:: Brief ::
Return only that part of the material below which starts with the line containing "camera: 40 degrees left, 0 degrees up" and goes on through the line containing "(687, 716) = (667, 453): green", restated exactly.

:: Records for this task ::
[Start of section]

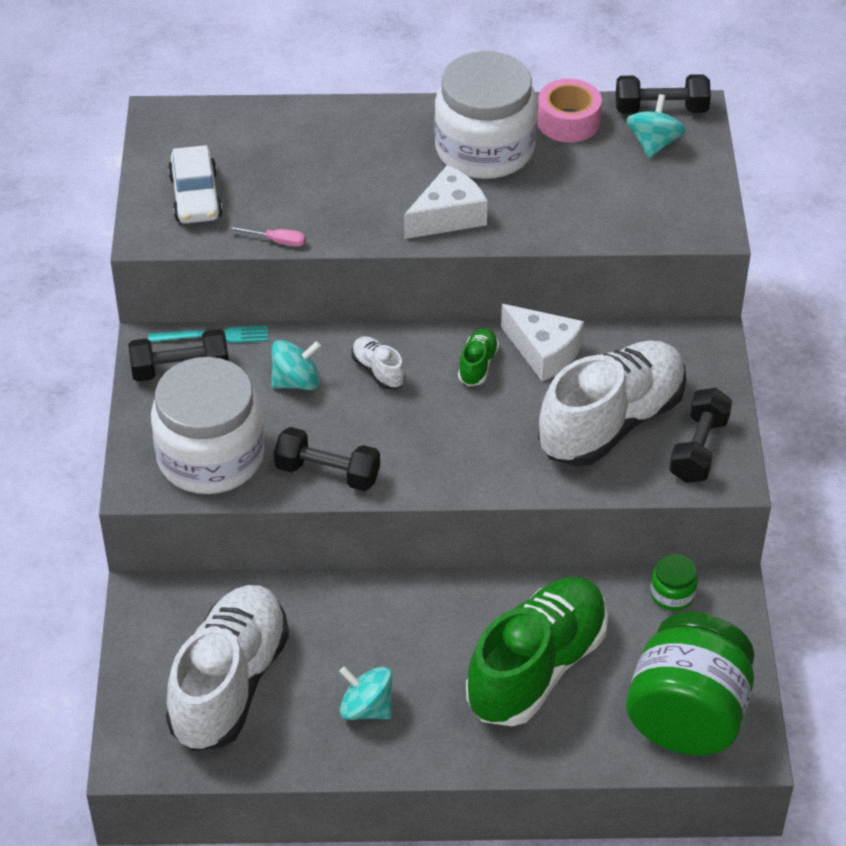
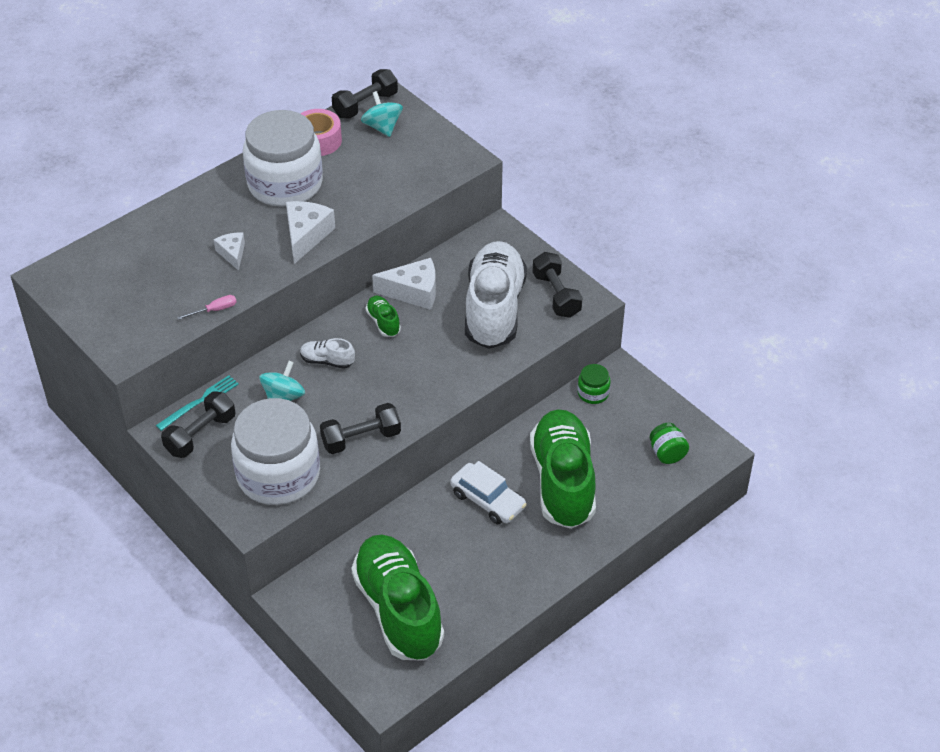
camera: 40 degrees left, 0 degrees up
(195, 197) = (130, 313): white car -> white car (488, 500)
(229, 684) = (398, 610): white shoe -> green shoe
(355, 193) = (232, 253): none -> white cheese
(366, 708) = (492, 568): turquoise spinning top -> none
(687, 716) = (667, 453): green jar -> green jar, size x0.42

[End of section]
[Start of section]

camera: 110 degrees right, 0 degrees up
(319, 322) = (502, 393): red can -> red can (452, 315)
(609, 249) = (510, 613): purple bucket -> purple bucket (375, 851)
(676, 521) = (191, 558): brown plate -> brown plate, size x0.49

[End of section]

:: Solution ::
camera: 40 degrees left, 0 degrees up
(195, 197) = (130, 313): white car -> white car (488, 500)
(229, 684) = (398, 610): white shoe -> green shoe
(355, 193) = (232, 253): none -> white cheese
(366, 708) = (492, 568): turquoise spinning top -> none
(687, 716) = (667, 453): green jar -> green jar, size x0.42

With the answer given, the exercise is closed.